Check each line of the data below for the word "grey", then extract the ones that have it.

:::::

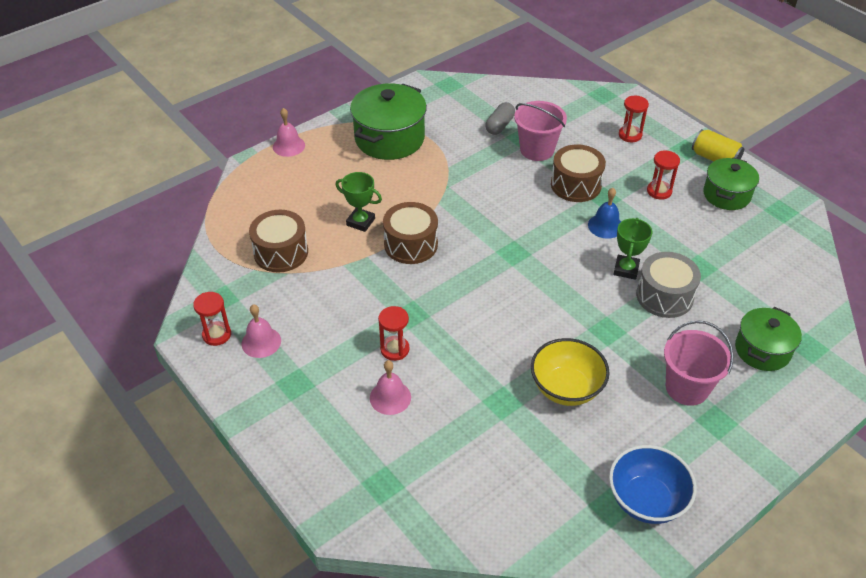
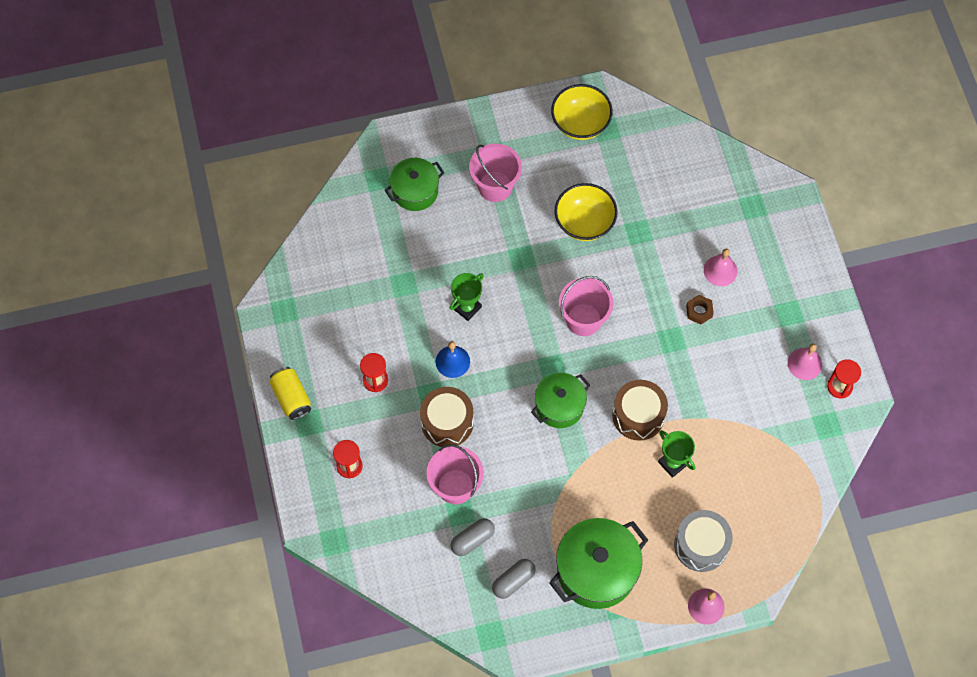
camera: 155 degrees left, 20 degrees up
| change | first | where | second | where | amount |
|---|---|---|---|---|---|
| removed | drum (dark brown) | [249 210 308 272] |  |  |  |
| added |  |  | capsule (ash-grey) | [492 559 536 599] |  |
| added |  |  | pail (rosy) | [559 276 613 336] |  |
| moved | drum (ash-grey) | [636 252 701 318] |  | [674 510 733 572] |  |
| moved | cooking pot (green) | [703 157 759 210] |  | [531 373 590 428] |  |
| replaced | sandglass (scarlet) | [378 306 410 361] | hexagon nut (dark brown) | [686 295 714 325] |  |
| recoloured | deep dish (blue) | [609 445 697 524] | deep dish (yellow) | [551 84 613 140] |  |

:::::

# Result below
| added |  |  | capsule (ash-grey) | [492 559 536 599] |  |
| moved | drum (ash-grey) | [636 252 701 318] |  | [674 510 733 572] |  |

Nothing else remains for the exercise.